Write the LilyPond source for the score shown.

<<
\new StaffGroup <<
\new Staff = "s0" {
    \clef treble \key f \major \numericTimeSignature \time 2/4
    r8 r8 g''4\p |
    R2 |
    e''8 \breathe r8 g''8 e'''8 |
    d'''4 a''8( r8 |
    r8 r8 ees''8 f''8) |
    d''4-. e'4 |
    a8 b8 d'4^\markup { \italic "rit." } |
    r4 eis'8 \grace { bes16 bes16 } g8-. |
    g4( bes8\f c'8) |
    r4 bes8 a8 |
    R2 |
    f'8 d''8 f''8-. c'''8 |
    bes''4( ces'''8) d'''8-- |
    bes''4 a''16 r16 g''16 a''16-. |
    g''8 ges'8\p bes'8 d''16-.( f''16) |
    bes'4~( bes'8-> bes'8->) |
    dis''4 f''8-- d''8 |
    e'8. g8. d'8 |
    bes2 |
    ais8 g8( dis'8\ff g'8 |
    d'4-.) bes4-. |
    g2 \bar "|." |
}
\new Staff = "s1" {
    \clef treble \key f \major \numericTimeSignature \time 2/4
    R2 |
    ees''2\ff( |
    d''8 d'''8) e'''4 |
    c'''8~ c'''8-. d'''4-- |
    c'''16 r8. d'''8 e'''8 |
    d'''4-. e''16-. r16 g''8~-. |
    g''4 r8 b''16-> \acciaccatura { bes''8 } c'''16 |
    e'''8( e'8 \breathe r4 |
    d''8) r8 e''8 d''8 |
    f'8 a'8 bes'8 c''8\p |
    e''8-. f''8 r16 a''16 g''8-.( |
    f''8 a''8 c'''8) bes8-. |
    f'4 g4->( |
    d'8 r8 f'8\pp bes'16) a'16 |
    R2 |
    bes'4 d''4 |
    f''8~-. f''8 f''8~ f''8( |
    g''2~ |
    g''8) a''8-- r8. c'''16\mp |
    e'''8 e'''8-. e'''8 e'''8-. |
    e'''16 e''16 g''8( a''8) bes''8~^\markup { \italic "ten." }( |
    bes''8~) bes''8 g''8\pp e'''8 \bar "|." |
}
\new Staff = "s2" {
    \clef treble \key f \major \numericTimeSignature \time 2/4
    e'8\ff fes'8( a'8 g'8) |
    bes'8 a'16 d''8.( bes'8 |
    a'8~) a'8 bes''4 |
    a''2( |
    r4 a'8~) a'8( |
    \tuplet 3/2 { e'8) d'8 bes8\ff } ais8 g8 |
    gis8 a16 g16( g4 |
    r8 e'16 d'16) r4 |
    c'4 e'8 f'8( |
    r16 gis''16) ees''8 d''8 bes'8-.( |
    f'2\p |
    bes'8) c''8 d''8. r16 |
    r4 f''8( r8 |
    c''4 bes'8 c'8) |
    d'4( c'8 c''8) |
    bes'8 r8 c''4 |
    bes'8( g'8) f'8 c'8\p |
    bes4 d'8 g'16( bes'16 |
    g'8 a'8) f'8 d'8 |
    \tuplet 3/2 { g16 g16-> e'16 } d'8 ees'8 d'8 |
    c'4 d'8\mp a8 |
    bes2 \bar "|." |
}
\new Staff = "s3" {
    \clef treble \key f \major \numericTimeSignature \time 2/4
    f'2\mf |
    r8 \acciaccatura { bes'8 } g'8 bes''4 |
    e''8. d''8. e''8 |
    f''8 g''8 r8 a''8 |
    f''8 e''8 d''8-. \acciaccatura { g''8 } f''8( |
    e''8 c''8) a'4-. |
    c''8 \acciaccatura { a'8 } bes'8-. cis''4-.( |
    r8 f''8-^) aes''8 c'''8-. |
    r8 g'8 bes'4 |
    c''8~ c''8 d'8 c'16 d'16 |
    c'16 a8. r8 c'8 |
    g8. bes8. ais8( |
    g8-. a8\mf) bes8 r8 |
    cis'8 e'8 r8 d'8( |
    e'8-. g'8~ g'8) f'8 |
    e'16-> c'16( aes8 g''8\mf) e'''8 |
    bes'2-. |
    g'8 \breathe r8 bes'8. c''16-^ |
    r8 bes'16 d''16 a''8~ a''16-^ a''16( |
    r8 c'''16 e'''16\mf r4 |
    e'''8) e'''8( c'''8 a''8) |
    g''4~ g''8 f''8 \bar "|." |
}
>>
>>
- - - - -
■ Directive ■
Please find every line in the listing above that contains the string "breathe" and copy each of those lines. Case counts, so match uppercase and lowercase exactly.

■ Exercise response ■
    e''8 \breathe r8 g''8 e'''8 |
    e'''8( e'8 \breathe r4 |
    g'8 \breathe r8 bes'8. c''16-^ |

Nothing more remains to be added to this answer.